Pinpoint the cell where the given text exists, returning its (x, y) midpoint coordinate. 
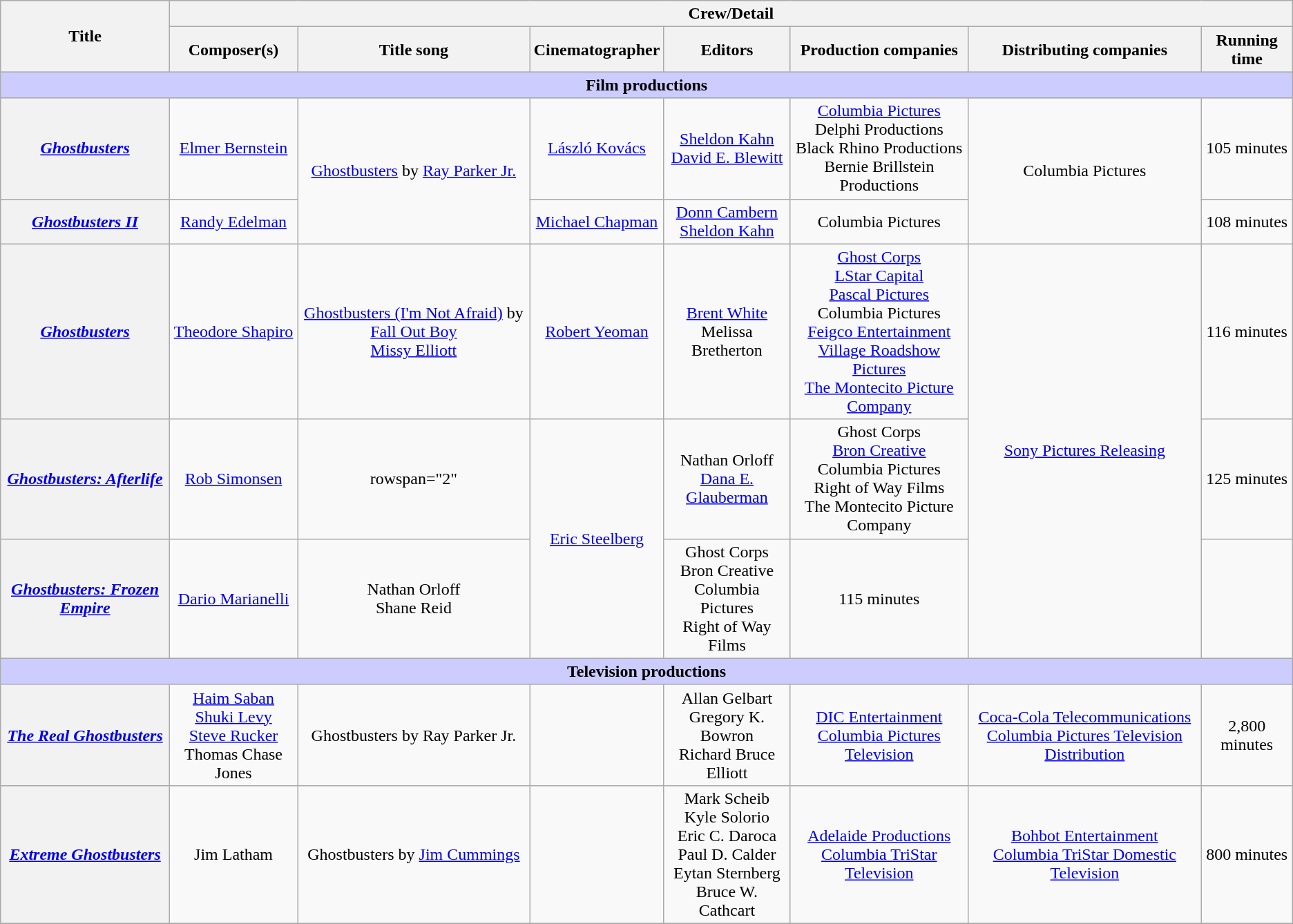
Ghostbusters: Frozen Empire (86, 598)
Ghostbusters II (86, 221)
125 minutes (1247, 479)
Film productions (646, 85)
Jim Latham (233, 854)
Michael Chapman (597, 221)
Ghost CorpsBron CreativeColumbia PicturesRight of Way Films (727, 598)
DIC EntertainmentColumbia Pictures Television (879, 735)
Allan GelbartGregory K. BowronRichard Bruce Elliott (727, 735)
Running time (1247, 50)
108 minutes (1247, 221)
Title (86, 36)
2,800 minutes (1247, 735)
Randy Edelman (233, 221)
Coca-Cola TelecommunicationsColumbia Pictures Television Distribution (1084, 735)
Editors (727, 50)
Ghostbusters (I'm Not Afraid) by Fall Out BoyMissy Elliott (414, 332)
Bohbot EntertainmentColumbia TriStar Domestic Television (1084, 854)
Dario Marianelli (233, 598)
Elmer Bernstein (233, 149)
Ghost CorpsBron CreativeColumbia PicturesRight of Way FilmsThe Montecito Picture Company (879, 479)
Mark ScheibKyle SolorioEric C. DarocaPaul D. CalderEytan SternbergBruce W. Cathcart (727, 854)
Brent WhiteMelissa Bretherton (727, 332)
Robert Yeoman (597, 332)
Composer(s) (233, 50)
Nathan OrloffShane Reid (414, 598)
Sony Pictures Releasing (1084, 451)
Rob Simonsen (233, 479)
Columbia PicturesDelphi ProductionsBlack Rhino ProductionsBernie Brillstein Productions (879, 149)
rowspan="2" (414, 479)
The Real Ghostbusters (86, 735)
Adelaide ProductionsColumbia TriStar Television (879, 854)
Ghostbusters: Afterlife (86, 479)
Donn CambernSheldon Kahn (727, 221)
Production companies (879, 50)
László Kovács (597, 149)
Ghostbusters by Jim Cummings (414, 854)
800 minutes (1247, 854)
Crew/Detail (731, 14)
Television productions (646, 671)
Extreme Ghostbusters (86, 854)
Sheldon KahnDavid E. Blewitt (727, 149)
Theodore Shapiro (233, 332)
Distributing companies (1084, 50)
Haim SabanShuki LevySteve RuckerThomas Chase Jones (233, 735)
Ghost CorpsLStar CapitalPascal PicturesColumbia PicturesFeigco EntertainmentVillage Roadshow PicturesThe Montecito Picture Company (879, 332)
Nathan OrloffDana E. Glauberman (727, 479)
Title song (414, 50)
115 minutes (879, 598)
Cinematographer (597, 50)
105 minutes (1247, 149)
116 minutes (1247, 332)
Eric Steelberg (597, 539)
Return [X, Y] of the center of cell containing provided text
---
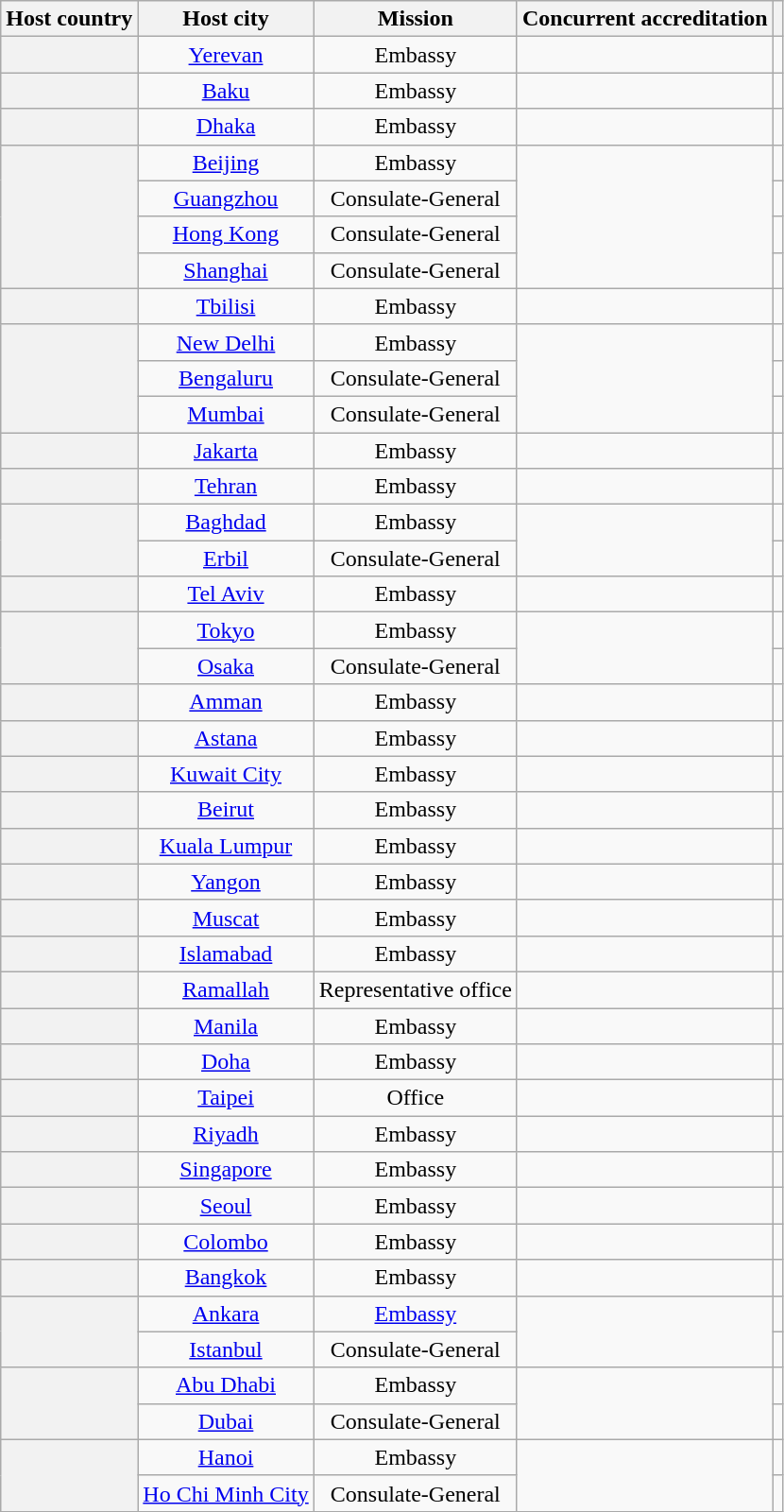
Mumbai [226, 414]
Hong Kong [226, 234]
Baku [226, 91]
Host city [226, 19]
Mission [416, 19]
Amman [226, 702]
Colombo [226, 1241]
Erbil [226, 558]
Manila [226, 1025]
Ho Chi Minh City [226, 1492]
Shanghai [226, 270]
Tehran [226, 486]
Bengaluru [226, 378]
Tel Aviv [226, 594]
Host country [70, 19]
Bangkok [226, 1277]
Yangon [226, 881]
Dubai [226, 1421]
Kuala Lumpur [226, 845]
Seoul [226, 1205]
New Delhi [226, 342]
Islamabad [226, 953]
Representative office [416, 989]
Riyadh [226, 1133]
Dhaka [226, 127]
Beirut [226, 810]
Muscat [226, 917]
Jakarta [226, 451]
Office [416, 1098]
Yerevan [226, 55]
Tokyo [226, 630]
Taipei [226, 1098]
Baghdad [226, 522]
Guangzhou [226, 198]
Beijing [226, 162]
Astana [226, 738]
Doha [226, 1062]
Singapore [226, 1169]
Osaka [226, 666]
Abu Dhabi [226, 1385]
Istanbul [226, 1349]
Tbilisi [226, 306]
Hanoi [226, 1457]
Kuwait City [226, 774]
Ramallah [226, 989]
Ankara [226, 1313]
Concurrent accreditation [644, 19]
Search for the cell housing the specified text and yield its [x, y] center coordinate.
...
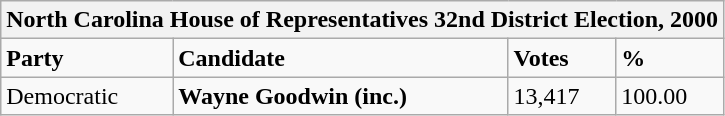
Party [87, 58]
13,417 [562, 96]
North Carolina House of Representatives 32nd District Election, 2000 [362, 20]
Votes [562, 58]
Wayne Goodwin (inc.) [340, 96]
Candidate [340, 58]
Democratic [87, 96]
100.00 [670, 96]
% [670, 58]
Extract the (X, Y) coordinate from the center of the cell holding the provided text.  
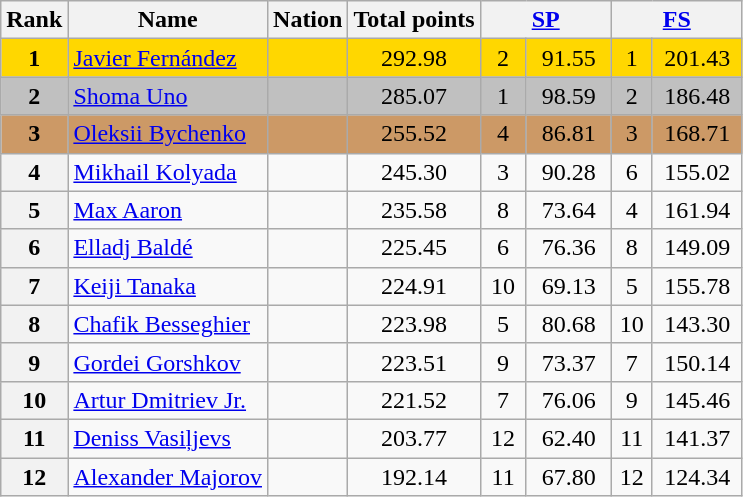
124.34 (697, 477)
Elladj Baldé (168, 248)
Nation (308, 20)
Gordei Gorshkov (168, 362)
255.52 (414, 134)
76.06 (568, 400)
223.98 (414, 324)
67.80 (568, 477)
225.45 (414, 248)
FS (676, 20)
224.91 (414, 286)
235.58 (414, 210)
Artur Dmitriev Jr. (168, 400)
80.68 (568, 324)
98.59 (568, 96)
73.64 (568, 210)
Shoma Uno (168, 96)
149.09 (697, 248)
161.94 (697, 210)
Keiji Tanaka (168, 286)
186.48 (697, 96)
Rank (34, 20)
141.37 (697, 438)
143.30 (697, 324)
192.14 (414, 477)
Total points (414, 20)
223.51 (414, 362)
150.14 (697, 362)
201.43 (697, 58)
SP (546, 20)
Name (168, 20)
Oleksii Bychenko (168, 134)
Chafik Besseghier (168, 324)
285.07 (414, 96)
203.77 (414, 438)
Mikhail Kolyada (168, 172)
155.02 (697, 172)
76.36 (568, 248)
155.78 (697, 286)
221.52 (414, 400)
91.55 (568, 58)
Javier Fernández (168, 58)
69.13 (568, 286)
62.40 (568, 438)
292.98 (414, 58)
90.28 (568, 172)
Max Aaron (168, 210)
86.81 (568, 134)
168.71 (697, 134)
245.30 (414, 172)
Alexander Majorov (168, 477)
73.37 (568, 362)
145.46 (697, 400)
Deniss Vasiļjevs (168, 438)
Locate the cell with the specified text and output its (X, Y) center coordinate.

### Required task
Please rewrite the listing from the line with "Party [87, 58]" to the line with "Extract the (X, Y)", swapping "Candidate" for "Nominee" and leaving everything else unchanged.

### Response to this task
Party [87, 58]
13,417 [562, 96]
North Carolina House of Representatives 32nd District Election, 2000 [362, 20]
Votes [562, 58]
Wayne Goodwin (inc.) [340, 96]
Nominee [340, 58]
Democratic [87, 96]
100.00 [670, 96]
% [670, 58]
Extract the (X, Y) coordinate from the center of the cell holding the provided text.  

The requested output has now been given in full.